(Version difference data)
● ● ● ●

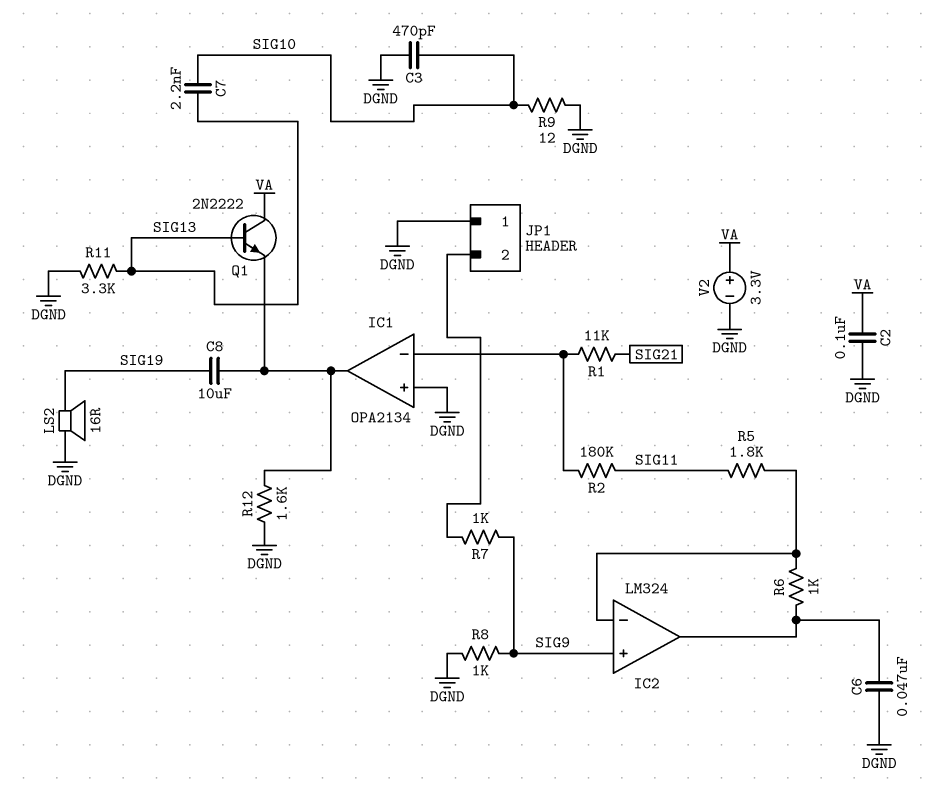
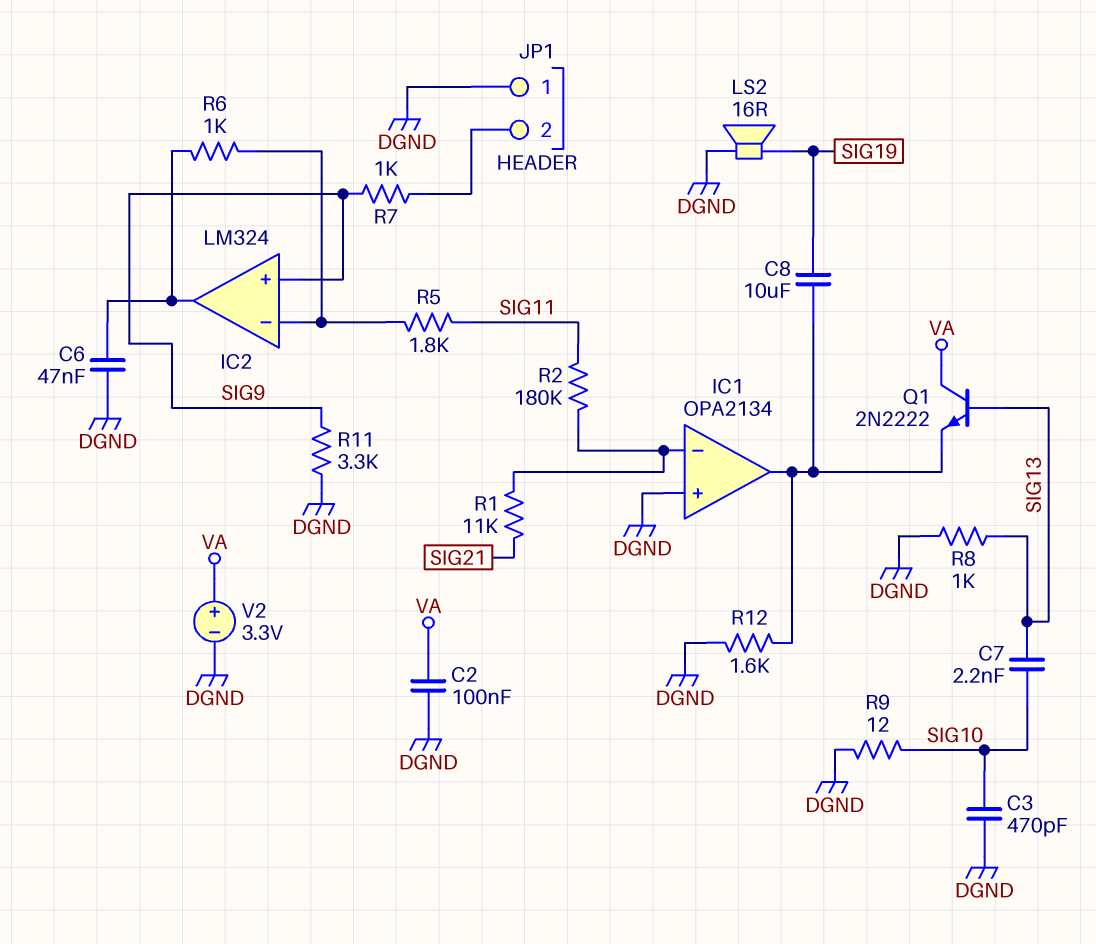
R8: 1k (DGND, SIG9) -> 1k (DGND, SIG13)
R11: 3.3k (DGND, SIG13) -> 3.3k (DGND, SIG9)

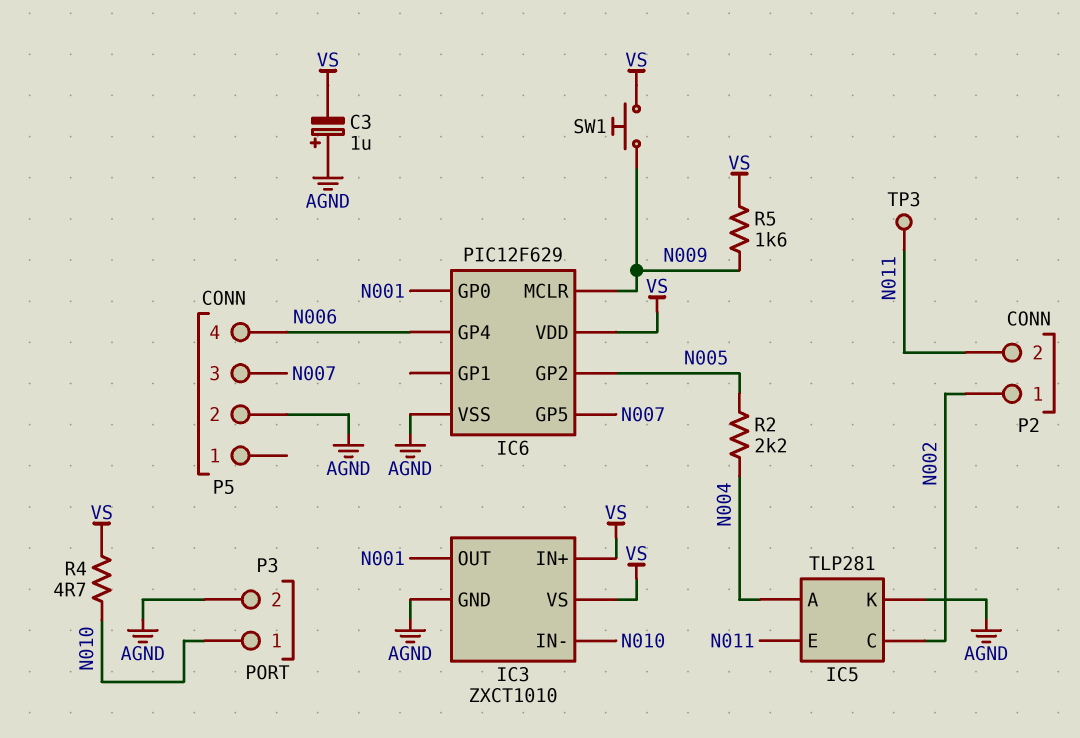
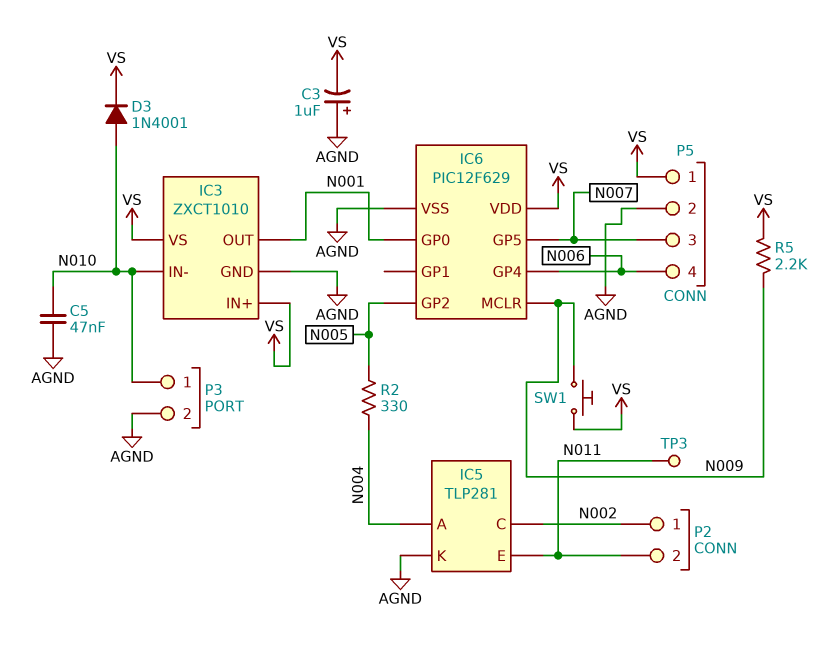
C5: none -> 47nF (AGND, N010)
D3: none -> diode 1N4001 (A N010, K VS)
P5 pin 1: none -> VS
R2: 2.2k (N004, N005) -> 330 (N004, N005)
R4: 4.7 (N010, VS) -> none
R5: 1.6k (N009, VS) -> 2.2k (N009, VS)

● ● ● ●

#### Task description
Only the lines that contain the string "none" are to be copied from the records.

#### Exercise output
C5: none -> 47nF (AGND, N010)
D3: none -> diode 1N4001 (A N010, K VS)
P5 pin 1: none -> VS
R4: 4.7 (N010, VS) -> none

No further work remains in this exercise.